* [Exercise goal] Output only the lines that run from the line holding "red slope A9:A11 level 1 top 9" to the end of the data below, including both ends, without any pictures.

[Collected data]

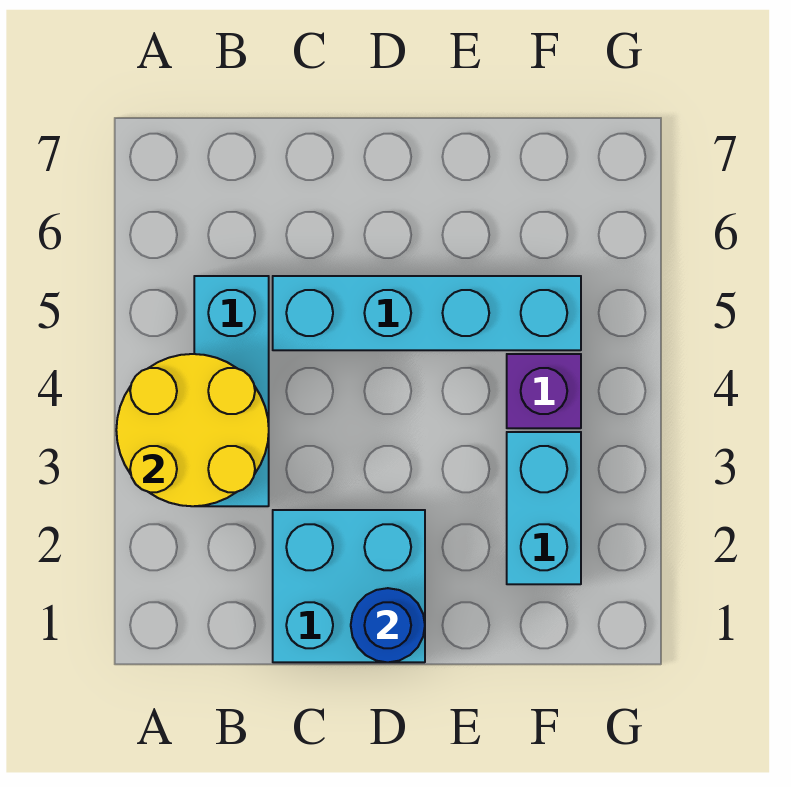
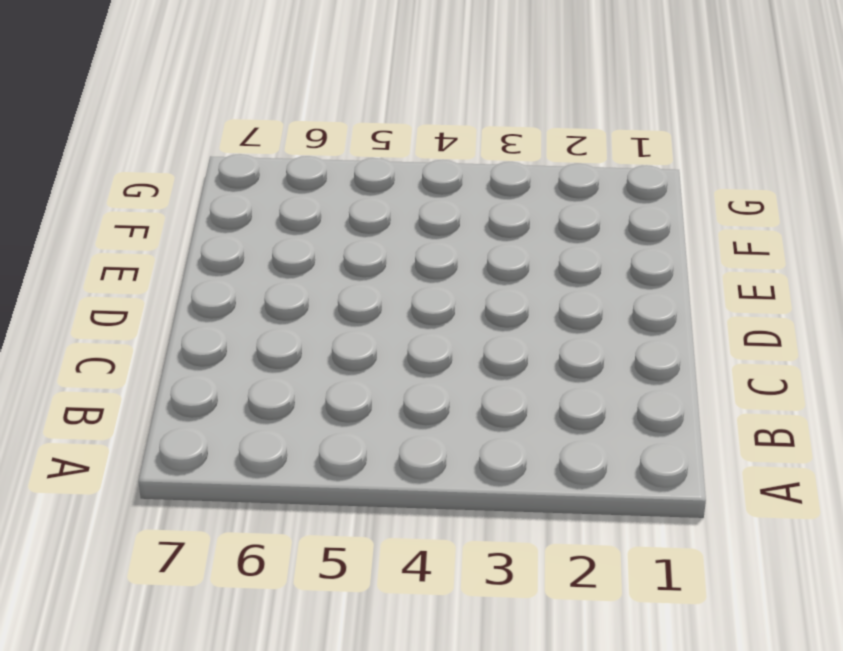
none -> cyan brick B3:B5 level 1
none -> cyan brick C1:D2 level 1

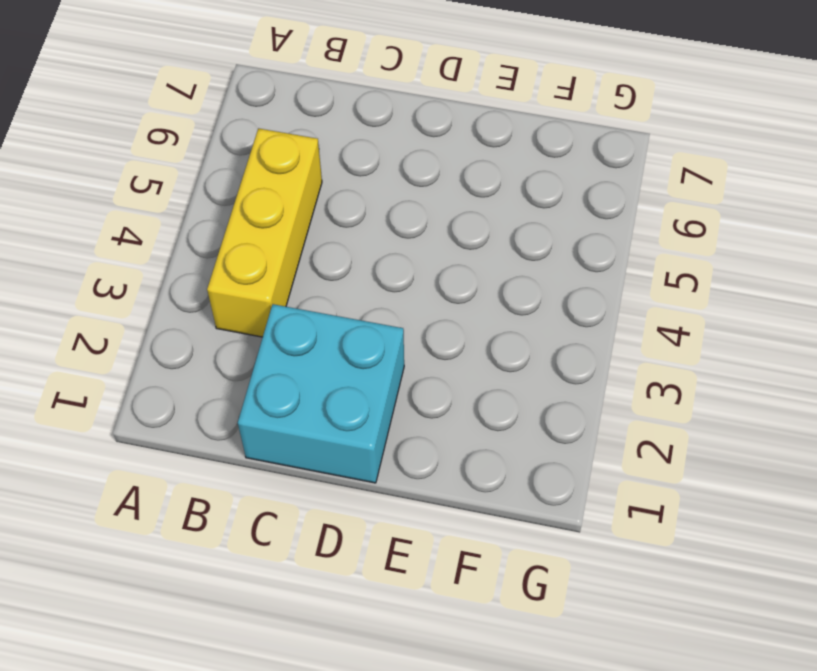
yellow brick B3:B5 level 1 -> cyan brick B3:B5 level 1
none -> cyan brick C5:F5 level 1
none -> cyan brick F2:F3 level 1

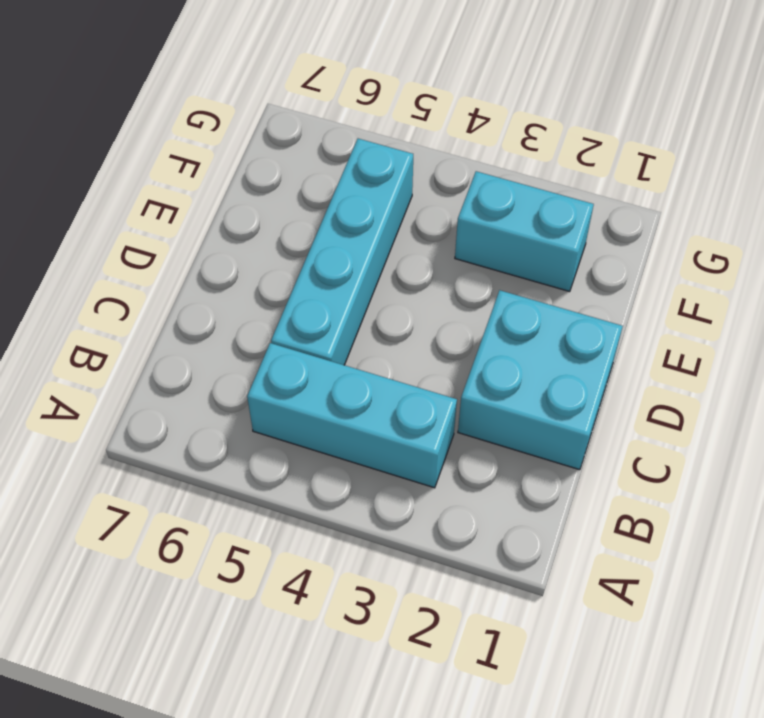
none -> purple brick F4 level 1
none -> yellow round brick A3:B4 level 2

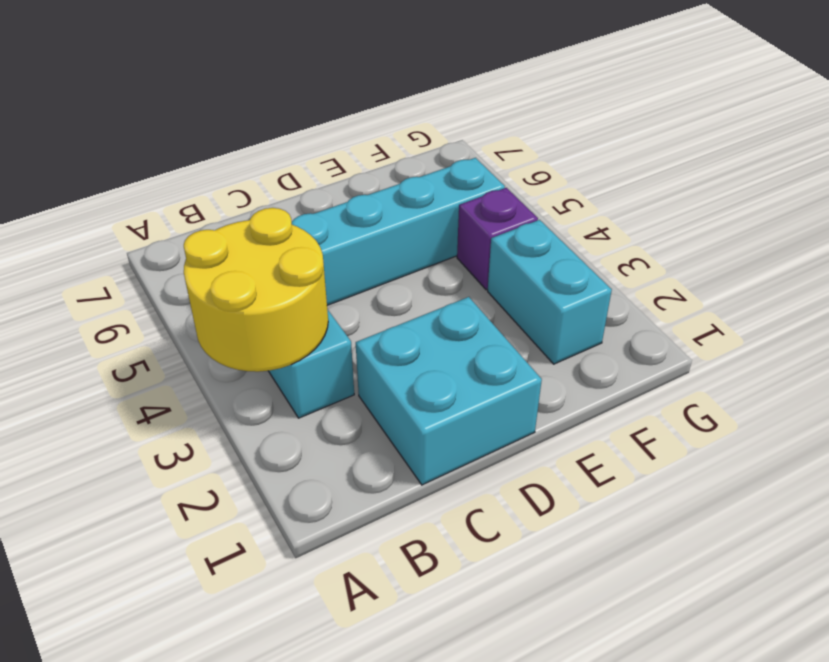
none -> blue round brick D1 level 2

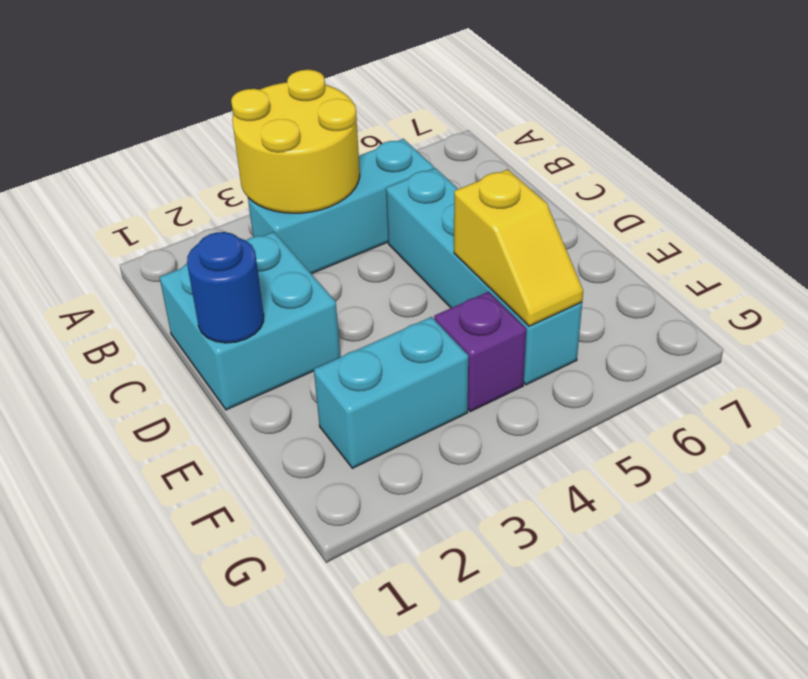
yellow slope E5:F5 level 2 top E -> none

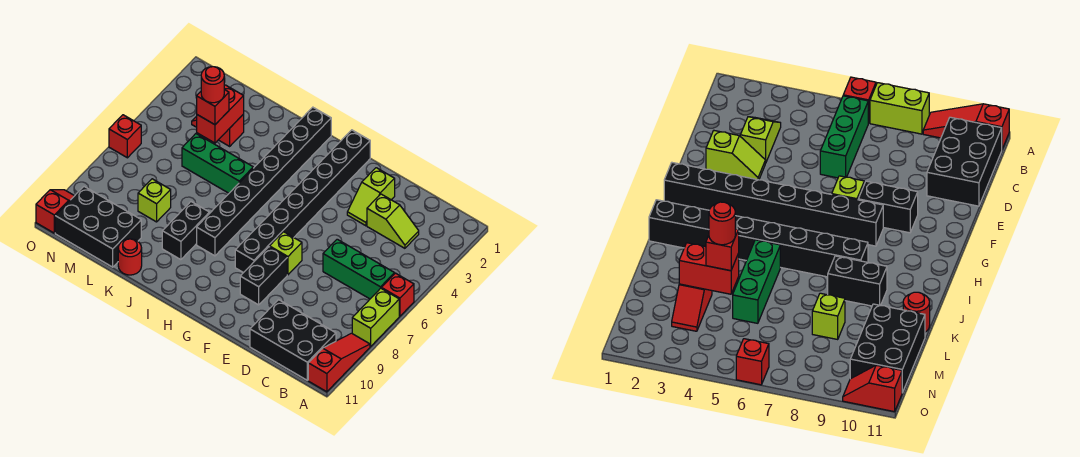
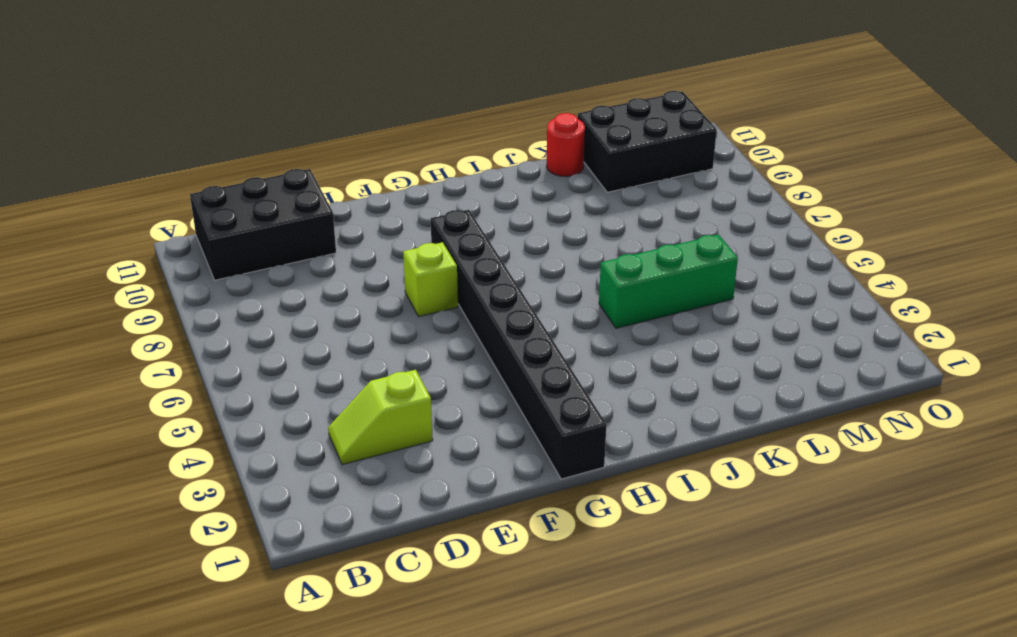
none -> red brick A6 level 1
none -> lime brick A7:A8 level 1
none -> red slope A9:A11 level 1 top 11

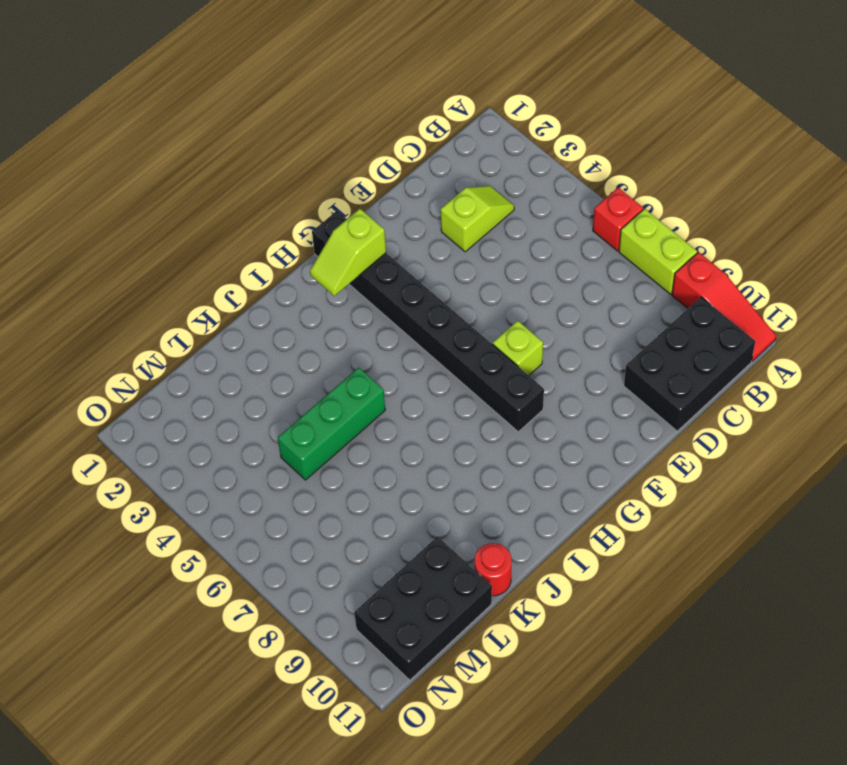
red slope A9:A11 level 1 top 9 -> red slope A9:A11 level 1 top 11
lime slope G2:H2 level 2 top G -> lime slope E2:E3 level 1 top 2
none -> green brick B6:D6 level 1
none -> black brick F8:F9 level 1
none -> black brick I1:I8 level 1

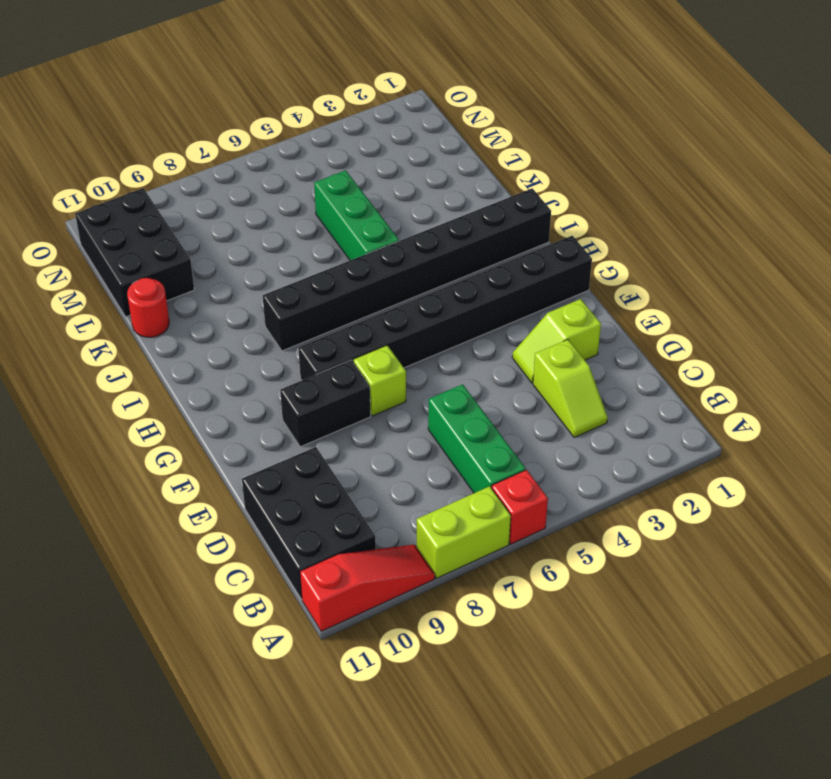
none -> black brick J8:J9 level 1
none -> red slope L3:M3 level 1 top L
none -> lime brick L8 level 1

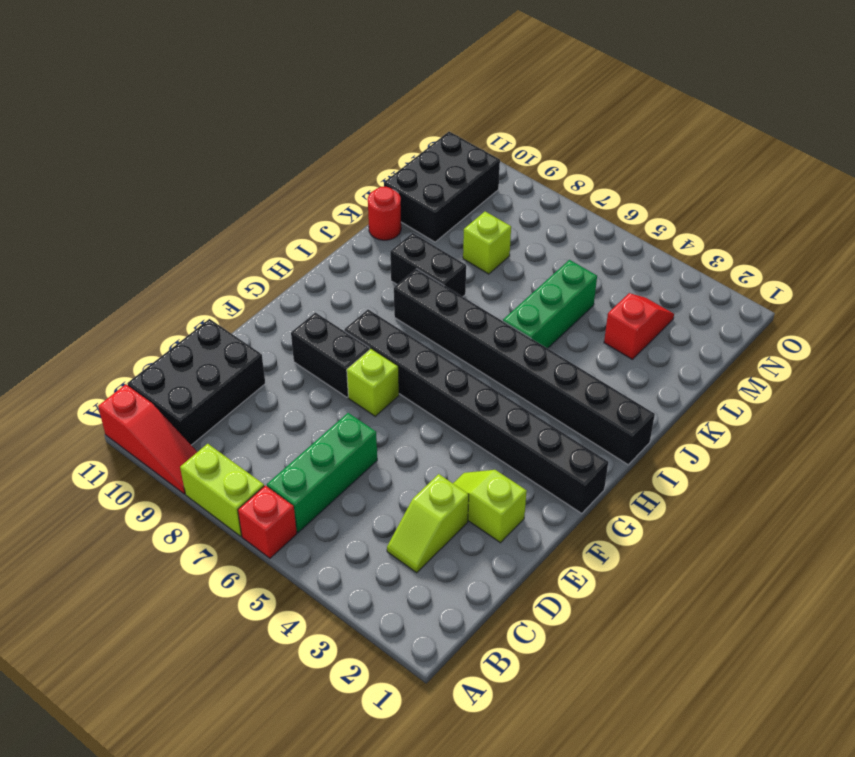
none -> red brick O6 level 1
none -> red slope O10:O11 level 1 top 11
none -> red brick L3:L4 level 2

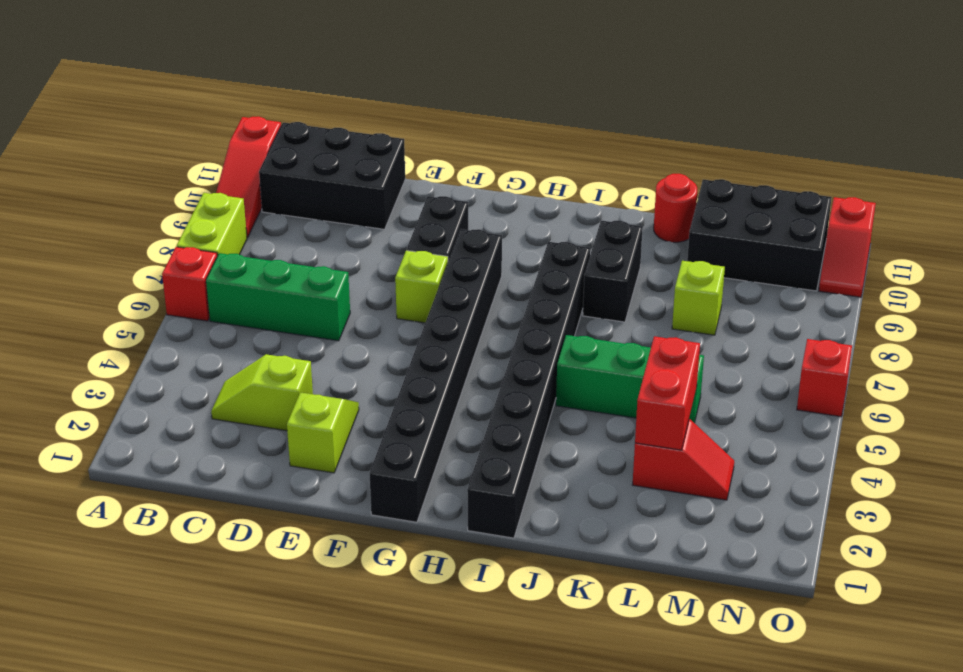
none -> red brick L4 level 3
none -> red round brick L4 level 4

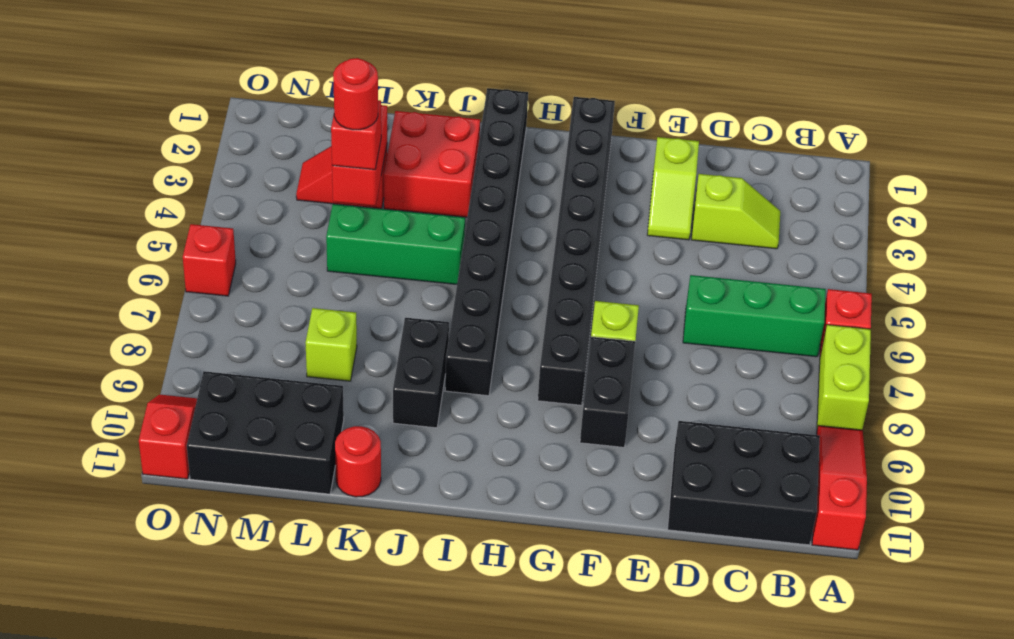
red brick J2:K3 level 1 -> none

* [Result for this task]
red slope A9:A11 level 1 top 9 -> red slope A9:A11 level 1 top 11
lime slope G2:H2 level 2 top G -> lime slope E2:E3 level 1 top 2
none -> green brick B6:D6 level 1
none -> black brick F8:F9 level 1
none -> black brick I1:I8 level 1

none -> black brick J8:J9 level 1
none -> red slope L3:M3 level 1 top L
none -> lime brick L8 level 1

none -> red brick O6 level 1
none -> red slope O10:O11 level 1 top 11
none -> red brick L3:L4 level 2

none -> red brick L4 level 3
none -> red round brick L4 level 4

red brick J2:K3 level 1 -> none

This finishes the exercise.